**RICHIESTA ASSEGNATA**
Riporta tutte le righe seguenti rinominando "trapezoid" in "trapezium". Il resto deve restare invariato.

^^^^^^^^

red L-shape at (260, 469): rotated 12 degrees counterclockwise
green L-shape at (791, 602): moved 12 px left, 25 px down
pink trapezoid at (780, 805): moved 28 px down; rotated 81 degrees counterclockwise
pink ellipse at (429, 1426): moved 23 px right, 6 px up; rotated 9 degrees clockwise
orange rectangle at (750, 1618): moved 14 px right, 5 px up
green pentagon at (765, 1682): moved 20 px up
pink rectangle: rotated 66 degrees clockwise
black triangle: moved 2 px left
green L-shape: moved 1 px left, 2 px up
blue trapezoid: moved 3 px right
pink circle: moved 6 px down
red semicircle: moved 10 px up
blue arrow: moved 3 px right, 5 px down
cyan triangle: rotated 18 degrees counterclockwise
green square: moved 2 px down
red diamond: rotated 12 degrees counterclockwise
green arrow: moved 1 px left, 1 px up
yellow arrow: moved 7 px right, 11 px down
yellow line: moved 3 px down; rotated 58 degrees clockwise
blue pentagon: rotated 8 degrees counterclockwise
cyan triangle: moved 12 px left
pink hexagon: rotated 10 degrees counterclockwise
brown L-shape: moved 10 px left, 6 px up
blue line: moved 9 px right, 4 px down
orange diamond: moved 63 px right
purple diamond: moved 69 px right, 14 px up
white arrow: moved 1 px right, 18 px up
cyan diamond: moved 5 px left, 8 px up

^^^^^^^^

**RISULTATO DEL COMPITO**
red L-shape at (260, 469): rotated 12 degrees counterclockwise
green L-shape at (791, 602): moved 12 px left, 25 px down
pink trapezium at (780, 805): moved 28 px down; rotated 81 degrees counterclockwise
pink ellipse at (429, 1426): moved 23 px right, 6 px up; rotated 9 degrees clockwise
orange rectangle at (750, 1618): moved 14 px right, 5 px up
green pentagon at (765, 1682): moved 20 px up
pink rectangle: rotated 66 degrees clockwise
black triangle: moved 2 px left
green L-shape: moved 1 px left, 2 px up
blue trapezium: moved 3 px right
pink circle: moved 6 px down
red semicircle: moved 10 px up
blue arrow: moved 3 px right, 5 px down
cyan triangle: rotated 18 degrees counterclockwise
green square: moved 2 px down
red diamond: rotated 12 degrees counterclockwise
green arrow: moved 1 px left, 1 px up
yellow arrow: moved 7 px right, 11 px down
yellow line: moved 3 px down; rotated 58 degrees clockwise
blue pentagon: rotated 8 degrees counterclockwise
cyan triangle: moved 12 px left
pink hexagon: rotated 10 degrees counterclockwise
brown L-shape: moved 10 px left, 6 px up
blue line: moved 9 px right, 4 px down
orange diamond: moved 63 px right
purple diamond: moved 69 px right, 14 px up
white arrow: moved 1 px right, 18 px up
cyan diamond: moved 5 px left, 8 px up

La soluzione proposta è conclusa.